Start of Block
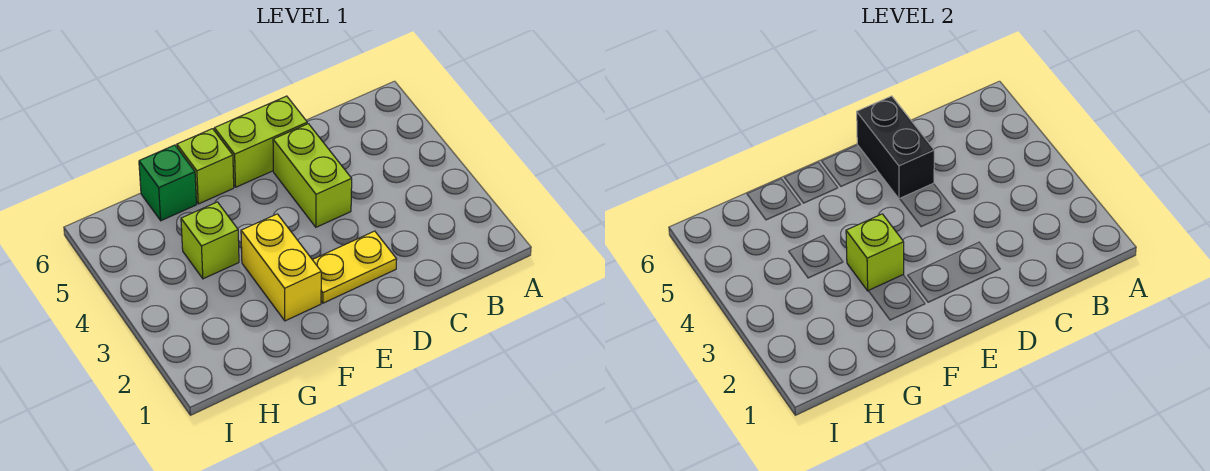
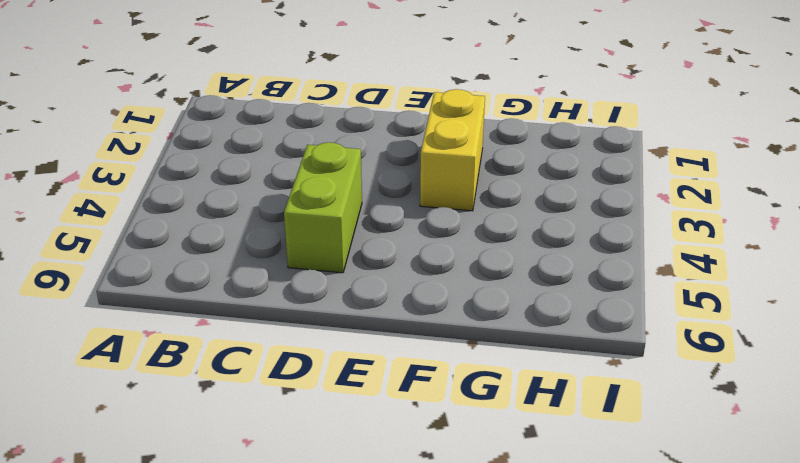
none -> yellow plate D2:E2 level 1
none -> lime brick D6:E6 level 1

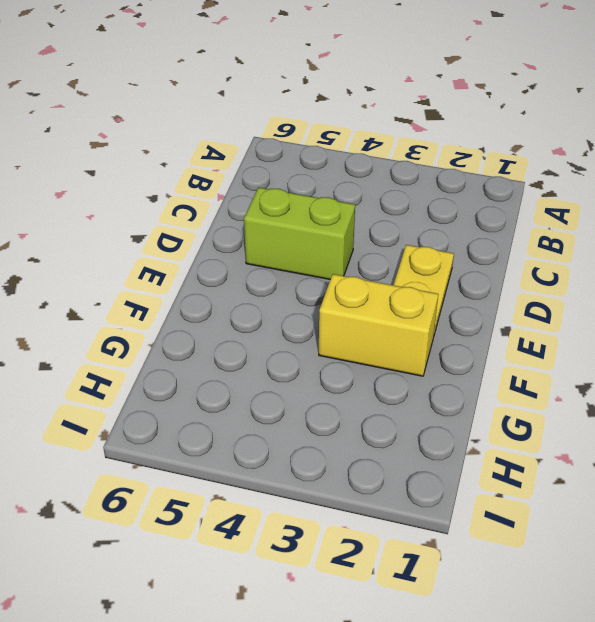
none -> lime brick D6:E6 level 1
none -> lime brick F6 level 1

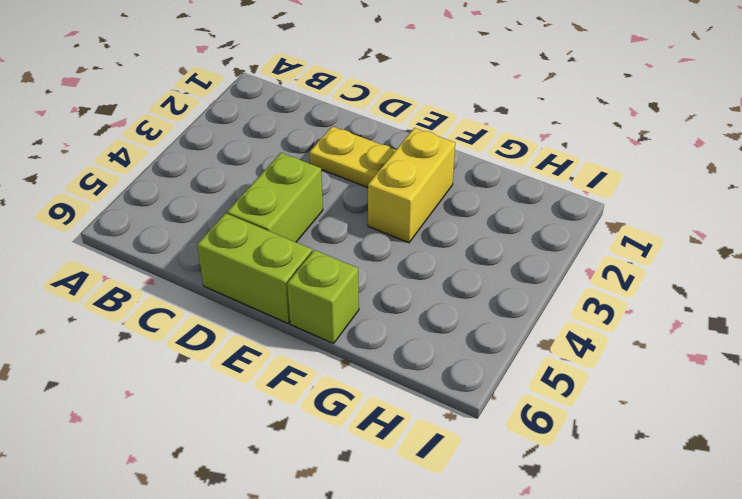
none -> lime brick G4 level 1
none -> green brick G6 level 1

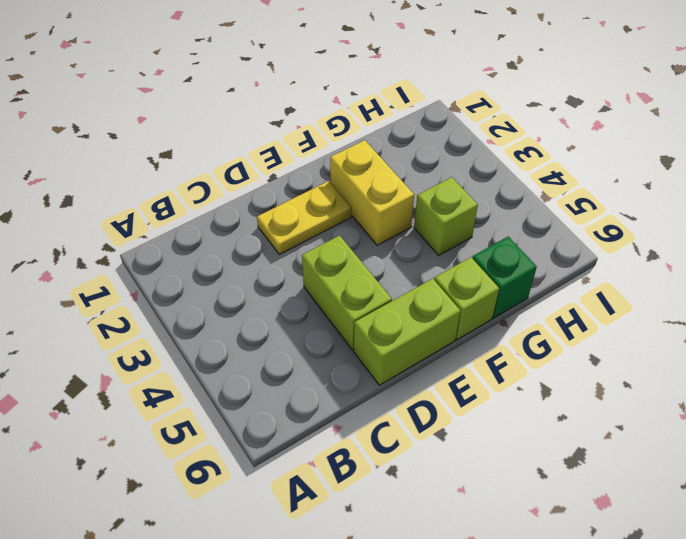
none -> black brick D5:D6 level 2
none -> lime brick F3 level 2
End of Block
### WHAT YOU HAVE TO DO
Lines that contain "brick" are to be copied from the records above.

### RESPONSE FOR THIS EXERCISE
none -> lime brick D6:E6 level 1
none -> lime brick D6:E6 level 1
none -> lime brick F6 level 1
none -> lime brick G4 level 1
none -> green brick G6 level 1
none -> black brick D5:D6 level 2
none -> lime brick F3 level 2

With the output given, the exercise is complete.